## Instructions for the task
Transcribe all records verbatim.
─── Entries shown
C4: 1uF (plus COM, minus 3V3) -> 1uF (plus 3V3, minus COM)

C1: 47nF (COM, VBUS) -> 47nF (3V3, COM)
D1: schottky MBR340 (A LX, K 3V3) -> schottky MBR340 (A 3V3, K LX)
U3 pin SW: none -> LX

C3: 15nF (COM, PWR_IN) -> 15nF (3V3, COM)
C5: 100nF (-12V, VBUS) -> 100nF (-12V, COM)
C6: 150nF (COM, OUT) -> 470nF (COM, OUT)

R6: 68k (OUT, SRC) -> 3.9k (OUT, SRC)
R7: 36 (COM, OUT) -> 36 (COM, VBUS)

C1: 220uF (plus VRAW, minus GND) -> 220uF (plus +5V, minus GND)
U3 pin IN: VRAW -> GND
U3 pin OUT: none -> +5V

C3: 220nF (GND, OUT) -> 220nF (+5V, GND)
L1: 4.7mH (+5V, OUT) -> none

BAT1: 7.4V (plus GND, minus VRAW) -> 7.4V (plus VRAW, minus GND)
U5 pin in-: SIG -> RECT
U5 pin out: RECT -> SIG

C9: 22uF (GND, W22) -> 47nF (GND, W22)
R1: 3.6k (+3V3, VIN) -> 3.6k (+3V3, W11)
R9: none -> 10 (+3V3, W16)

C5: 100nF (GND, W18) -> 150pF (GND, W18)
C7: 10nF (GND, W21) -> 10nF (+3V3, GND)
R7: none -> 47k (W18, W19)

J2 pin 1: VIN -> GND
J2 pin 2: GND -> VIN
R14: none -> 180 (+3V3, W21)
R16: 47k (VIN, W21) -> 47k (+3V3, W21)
──────
## Solution to this problem
C4: 1uF (plus COM, minus 3V3) -> 1uF (plus 3V3, minus COM)

C1: 47nF (COM, VBUS) -> 47nF (3V3, COM)
D1: schottky MBR340 (A LX, K 3V3) -> schottky MBR340 (A 3V3, K LX)
U3 pin SW: none -> LX

C3: 15nF (COM, PWR_IN) -> 15nF (3V3, COM)
C5: 100nF (-12V, VBUS) -> 100nF (-12V, COM)
C6: 150nF (COM, OUT) -> 470nF (COM, OUT)

R6: 68k (OUT, SRC) -> 3.9k (OUT, SRC)
R7: 36 (COM, OUT) -> 36 (COM, VBUS)

C1: 220uF (plus VRAW, minus GND) -> 220uF (plus +5V, minus GND)
U3 pin IN: VRAW -> GND
U3 pin OUT: none -> +5V

C3: 220nF (GND, OUT) -> 220nF (+5V, GND)
L1: 4.7mH (+5V, OUT) -> none

BAT1: 7.4V (plus GND, minus VRAW) -> 7.4V (plus VRAW, minus GND)
U5 pin in-: SIG -> RECT
U5 pin out: RECT -> SIG

C9: 22uF (GND, W22) -> 47nF (GND, W22)
R1: 3.6k (+3V3, VIN) -> 3.6k (+3V3, W11)
R9: none -> 10 (+3V3, W16)

C5: 100nF (GND, W18) -> 150pF (GND, W18)
C7: 10nF (GND, W21) -> 10nF (+3V3, GND)
R7: none -> 47k (W18, W19)

J2 pin 1: VIN -> GND
J2 pin 2: GND -> VIN
R14: none -> 180 (+3V3, W21)
R16: 47k (VIN, W21) -> 47k (+3V3, W21)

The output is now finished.